:: Task statement ::
If a line of the records contains the string "AGND", copy it out.

:: Material shown ::
Content starts

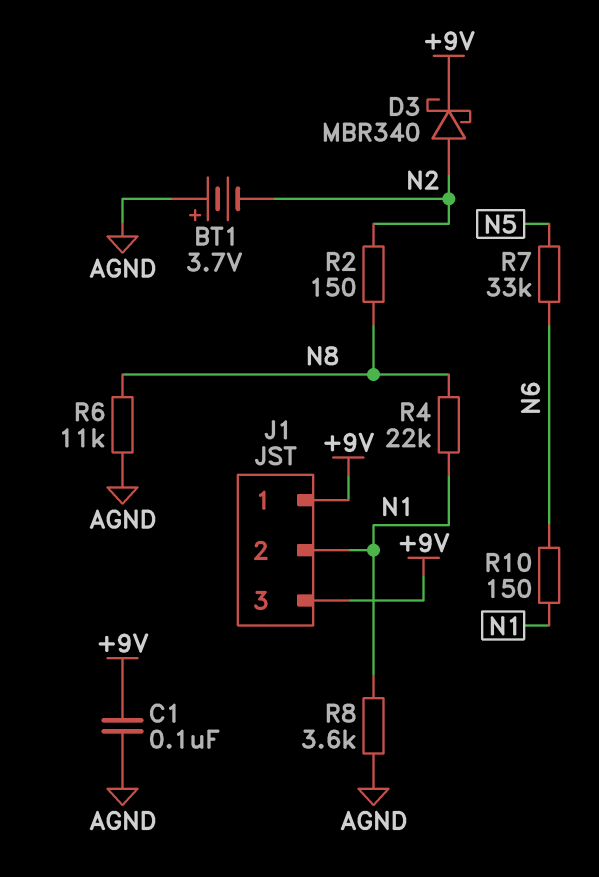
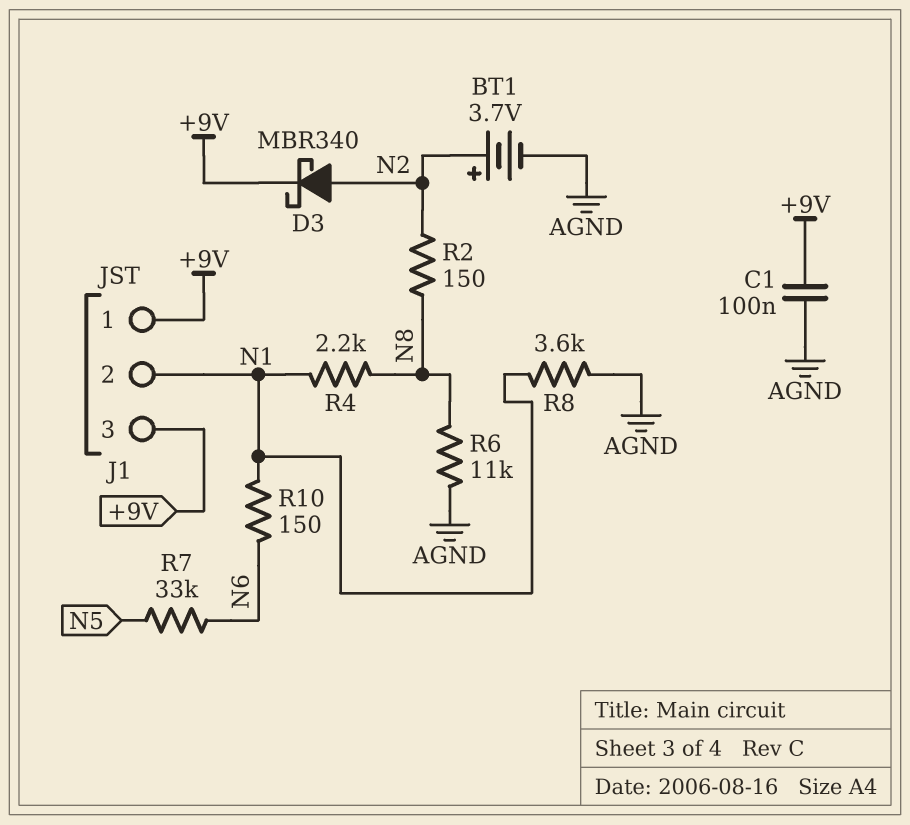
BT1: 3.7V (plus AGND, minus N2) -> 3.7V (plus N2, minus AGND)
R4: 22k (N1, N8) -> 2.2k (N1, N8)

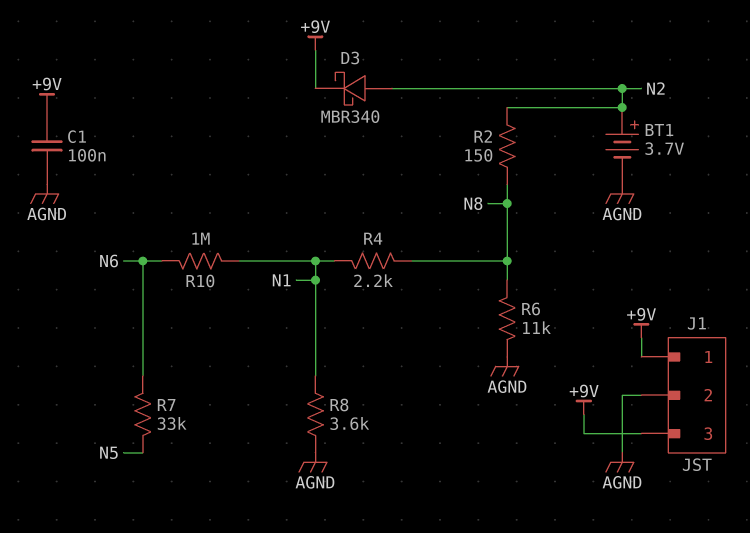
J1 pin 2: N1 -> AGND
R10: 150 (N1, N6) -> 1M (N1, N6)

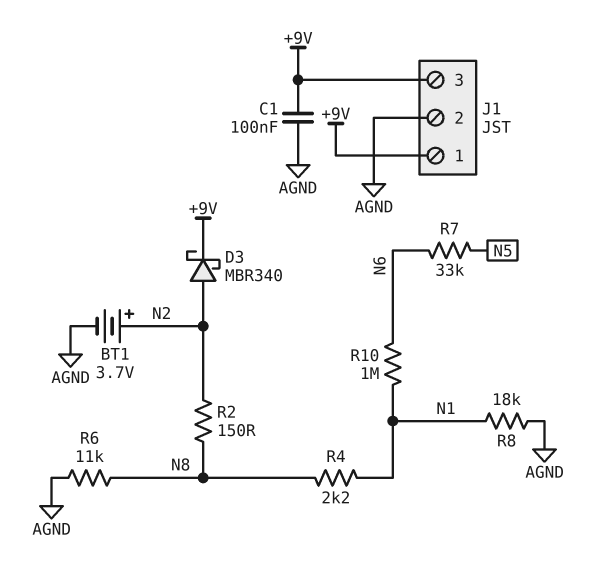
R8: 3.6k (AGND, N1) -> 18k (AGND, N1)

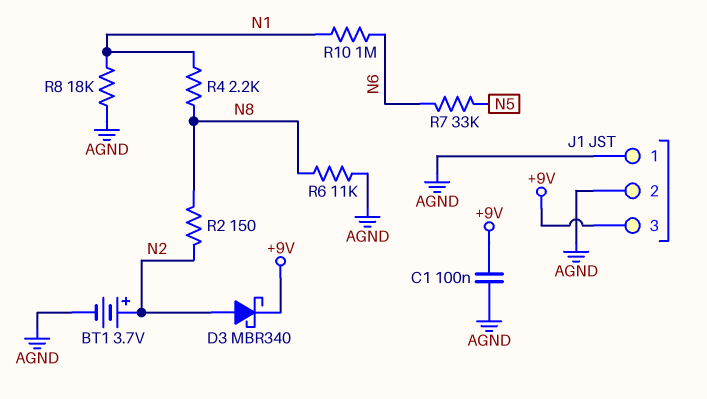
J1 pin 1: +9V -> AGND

Content ends

:: Task answer ::
BT1: 3.7V (plus AGND, minus N2) -> 3.7V (plus N2, minus AGND)
J1 pin 2: N1 -> AGND
R8: 3.6k (AGND, N1) -> 18k (AGND, N1)
J1 pin 1: +9V -> AGND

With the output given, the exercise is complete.